What this task involves: What do the lines say, reproduced word for word, from the first of the entries below through the line bearing "tan brick C8:F8"?

(Source records)
◆ ◆ ◆
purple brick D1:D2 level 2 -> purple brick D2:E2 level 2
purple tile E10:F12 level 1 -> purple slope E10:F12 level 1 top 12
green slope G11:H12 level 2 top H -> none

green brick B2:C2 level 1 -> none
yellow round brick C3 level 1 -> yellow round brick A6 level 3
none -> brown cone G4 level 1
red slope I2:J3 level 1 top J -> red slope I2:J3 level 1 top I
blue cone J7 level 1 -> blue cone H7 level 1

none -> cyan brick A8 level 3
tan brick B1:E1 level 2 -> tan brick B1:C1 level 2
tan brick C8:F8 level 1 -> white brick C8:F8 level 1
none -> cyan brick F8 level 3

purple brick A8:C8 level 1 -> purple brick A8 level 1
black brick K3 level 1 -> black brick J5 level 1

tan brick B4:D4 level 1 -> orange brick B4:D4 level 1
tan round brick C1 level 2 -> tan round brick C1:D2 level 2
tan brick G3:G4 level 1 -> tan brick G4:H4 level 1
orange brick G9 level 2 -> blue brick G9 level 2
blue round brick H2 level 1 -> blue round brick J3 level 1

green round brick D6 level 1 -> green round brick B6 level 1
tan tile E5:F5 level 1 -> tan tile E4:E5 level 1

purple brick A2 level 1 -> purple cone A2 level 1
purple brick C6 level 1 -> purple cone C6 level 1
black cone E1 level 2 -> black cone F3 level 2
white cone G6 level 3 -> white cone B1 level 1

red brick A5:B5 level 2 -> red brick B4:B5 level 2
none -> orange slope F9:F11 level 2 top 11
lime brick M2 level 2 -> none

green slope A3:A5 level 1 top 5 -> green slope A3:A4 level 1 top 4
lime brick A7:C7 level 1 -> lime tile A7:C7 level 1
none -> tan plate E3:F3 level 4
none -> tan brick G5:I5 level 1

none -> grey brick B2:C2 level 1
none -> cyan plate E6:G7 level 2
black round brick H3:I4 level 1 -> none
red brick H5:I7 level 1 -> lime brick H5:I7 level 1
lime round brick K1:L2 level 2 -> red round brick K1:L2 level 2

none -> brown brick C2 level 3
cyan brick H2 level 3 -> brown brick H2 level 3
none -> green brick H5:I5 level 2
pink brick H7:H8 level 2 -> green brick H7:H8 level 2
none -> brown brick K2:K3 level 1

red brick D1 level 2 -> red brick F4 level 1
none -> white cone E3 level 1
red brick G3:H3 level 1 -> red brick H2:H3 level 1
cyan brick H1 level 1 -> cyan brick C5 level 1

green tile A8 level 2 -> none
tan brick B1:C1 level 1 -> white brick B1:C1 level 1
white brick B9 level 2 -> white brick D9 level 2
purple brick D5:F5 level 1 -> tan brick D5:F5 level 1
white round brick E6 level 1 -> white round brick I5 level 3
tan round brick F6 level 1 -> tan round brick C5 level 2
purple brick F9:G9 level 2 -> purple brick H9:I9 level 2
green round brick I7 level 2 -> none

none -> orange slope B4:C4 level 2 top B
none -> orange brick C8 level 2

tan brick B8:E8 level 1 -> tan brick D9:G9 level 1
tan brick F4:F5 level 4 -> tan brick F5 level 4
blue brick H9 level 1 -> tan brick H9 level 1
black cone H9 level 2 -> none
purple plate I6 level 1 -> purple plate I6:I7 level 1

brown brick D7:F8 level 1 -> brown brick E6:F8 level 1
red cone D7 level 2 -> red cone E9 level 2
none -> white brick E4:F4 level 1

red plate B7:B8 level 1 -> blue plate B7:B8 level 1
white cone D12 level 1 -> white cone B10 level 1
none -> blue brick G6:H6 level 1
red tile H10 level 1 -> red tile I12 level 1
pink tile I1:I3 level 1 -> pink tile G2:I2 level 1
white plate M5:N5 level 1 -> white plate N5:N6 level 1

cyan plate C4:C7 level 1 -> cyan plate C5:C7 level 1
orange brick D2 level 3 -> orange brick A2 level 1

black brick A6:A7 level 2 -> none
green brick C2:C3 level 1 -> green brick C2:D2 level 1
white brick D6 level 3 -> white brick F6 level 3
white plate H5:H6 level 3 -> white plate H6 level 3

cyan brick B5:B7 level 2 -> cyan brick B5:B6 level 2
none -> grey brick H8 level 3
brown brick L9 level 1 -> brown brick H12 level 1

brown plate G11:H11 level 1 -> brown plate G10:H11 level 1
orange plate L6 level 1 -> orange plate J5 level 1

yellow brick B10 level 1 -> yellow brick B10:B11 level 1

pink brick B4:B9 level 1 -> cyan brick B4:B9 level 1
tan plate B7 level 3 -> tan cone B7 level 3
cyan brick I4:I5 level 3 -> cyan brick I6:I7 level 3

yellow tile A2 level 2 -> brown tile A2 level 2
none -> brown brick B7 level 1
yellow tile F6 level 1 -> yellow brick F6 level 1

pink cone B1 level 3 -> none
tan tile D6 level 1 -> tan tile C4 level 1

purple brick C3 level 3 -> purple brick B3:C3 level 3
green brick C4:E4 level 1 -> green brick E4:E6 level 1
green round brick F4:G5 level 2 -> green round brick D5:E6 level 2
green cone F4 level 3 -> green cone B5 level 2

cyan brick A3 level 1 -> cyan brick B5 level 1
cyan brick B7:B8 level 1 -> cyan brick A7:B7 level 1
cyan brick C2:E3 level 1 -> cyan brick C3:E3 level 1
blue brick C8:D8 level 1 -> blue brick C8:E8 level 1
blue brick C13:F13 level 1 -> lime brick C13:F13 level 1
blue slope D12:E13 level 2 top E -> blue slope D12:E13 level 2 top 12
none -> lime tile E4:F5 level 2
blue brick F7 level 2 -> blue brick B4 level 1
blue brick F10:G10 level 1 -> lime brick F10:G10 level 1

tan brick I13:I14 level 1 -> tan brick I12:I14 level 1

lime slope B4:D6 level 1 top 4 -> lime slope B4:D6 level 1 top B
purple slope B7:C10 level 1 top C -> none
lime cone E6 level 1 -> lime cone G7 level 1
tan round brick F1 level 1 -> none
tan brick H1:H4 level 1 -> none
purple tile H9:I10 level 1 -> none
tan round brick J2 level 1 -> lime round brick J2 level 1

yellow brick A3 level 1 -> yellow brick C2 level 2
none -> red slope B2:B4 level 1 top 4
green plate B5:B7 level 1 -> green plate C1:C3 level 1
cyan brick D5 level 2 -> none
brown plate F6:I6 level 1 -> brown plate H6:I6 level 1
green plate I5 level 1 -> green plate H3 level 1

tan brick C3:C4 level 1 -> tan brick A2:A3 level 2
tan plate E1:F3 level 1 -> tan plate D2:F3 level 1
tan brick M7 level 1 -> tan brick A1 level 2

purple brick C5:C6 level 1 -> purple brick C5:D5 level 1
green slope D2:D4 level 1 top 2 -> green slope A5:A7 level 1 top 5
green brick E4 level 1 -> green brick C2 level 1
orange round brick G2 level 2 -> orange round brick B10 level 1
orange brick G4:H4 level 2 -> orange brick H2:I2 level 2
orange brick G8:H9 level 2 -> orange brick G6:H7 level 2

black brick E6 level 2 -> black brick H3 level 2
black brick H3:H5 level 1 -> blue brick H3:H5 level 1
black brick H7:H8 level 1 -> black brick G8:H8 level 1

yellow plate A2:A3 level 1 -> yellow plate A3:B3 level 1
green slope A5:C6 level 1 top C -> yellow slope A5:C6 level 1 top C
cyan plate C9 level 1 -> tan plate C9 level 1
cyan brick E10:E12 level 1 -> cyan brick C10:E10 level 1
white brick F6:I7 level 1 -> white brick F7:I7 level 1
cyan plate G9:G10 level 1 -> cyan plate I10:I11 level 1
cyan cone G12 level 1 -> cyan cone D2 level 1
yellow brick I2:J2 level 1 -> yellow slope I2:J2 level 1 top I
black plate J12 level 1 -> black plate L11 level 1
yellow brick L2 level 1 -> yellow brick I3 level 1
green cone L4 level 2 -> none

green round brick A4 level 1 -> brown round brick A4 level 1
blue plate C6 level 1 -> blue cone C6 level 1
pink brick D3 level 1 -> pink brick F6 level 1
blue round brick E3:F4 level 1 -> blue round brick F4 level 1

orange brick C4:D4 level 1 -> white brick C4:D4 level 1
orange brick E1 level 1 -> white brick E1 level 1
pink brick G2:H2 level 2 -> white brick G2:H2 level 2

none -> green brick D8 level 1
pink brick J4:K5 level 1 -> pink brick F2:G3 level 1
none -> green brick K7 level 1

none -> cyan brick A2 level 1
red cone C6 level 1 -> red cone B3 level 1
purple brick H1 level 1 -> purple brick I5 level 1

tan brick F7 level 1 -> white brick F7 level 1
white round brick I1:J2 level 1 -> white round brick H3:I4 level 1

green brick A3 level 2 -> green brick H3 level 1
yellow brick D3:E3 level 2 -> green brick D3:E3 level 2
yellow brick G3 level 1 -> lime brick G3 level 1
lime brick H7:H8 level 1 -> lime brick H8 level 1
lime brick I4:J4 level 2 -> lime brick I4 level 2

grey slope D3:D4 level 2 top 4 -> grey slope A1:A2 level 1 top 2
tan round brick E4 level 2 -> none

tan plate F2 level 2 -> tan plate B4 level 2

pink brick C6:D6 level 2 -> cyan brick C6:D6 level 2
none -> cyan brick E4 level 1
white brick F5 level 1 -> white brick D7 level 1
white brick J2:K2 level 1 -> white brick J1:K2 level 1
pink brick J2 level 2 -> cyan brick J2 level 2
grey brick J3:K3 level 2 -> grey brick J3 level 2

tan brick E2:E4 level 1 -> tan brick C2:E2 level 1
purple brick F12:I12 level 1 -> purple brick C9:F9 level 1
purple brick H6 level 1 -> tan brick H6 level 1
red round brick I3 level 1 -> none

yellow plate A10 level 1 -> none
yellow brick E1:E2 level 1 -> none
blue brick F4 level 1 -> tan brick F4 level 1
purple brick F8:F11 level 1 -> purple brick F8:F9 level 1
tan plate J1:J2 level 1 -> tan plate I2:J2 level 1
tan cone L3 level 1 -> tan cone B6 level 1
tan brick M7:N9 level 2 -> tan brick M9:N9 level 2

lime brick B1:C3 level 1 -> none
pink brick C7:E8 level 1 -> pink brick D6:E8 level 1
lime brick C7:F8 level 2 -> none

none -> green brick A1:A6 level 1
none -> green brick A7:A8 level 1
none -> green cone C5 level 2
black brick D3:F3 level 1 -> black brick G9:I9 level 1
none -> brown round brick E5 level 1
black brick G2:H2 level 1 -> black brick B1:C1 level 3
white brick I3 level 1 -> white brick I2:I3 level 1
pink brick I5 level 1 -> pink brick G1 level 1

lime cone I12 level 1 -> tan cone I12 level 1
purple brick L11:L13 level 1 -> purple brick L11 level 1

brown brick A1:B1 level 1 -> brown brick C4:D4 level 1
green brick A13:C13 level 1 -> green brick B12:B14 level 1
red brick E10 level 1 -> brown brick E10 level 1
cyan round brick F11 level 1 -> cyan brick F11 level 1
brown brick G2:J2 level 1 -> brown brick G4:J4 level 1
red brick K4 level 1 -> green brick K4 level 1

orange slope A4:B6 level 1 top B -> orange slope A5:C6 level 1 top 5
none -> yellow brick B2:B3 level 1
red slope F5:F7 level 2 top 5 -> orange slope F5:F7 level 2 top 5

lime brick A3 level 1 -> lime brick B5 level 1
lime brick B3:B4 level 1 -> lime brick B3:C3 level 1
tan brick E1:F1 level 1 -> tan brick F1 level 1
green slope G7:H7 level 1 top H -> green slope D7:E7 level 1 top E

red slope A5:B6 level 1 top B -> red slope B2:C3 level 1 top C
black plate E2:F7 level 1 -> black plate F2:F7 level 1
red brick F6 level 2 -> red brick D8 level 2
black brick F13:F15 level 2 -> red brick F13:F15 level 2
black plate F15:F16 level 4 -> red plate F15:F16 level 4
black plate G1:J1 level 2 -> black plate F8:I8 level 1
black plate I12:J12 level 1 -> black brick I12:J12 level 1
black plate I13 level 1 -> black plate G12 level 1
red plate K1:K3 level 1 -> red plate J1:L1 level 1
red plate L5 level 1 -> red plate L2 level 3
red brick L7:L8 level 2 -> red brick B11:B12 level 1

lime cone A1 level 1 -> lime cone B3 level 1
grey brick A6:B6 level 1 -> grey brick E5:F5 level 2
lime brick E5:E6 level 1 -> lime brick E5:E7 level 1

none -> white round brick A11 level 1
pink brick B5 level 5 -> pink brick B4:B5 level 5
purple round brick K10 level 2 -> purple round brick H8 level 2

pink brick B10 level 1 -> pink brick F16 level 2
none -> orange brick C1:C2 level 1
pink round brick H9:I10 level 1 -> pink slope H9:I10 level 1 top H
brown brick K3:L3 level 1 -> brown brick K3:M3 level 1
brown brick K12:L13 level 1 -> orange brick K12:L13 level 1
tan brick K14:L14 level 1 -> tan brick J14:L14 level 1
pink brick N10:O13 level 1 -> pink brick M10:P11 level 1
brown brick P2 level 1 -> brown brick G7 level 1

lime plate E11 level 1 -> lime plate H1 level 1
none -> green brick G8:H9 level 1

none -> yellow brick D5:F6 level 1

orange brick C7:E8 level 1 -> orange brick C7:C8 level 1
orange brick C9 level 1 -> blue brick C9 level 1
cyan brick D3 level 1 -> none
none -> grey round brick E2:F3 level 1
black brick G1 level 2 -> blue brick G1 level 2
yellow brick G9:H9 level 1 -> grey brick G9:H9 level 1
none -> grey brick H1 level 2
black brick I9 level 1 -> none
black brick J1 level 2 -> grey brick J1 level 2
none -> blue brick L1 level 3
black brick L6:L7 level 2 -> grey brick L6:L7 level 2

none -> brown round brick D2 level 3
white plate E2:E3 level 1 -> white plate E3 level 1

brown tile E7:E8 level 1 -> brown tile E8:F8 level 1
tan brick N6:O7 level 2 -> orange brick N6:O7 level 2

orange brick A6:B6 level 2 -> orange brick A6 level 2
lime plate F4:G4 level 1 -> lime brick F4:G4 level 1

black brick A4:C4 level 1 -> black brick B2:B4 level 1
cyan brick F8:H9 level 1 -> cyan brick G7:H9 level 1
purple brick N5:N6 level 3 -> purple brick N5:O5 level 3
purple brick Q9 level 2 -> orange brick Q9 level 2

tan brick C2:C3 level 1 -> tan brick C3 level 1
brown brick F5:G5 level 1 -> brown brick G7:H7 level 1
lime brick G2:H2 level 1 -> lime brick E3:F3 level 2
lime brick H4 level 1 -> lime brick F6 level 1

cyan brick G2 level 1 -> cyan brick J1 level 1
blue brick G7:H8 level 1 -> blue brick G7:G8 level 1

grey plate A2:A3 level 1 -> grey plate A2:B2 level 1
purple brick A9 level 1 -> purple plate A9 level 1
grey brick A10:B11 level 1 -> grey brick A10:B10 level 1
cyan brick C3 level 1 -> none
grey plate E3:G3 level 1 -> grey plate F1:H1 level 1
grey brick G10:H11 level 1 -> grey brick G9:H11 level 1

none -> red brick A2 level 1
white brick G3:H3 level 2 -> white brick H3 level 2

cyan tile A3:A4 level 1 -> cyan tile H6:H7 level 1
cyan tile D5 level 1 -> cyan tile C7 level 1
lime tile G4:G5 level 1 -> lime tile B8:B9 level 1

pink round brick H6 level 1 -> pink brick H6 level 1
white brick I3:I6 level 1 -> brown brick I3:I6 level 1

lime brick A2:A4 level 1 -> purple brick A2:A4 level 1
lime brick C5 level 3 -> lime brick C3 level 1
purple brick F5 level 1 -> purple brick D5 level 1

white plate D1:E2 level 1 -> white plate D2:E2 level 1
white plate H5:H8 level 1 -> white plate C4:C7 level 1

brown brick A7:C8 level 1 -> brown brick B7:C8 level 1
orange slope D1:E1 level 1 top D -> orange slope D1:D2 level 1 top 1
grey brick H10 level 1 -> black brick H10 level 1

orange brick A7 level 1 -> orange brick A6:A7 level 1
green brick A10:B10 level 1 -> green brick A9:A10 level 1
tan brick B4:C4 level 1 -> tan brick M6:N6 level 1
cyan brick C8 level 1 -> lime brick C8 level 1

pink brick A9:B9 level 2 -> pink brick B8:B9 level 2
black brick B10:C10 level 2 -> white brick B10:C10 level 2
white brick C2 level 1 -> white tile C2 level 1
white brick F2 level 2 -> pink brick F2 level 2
◆ ◆ ◆
Solution to this task:
purple brick D1:D2 level 2 -> purple brick D2:E2 level 2
purple tile E10:F12 level 1 -> purple slope E10:F12 level 1 top 12
green slope G11:H12 level 2 top H -> none

green brick B2:C2 level 1 -> none
yellow round brick C3 level 1 -> yellow round brick A6 level 3
none -> brown cone G4 level 1
red slope I2:J3 level 1 top J -> red slope I2:J3 level 1 top I
blue cone J7 level 1 -> blue cone H7 level 1

none -> cyan brick A8 level 3
tan brick B1:E1 level 2 -> tan brick B1:C1 level 2
tan brick C8:F8 level 1 -> white brick C8:F8 level 1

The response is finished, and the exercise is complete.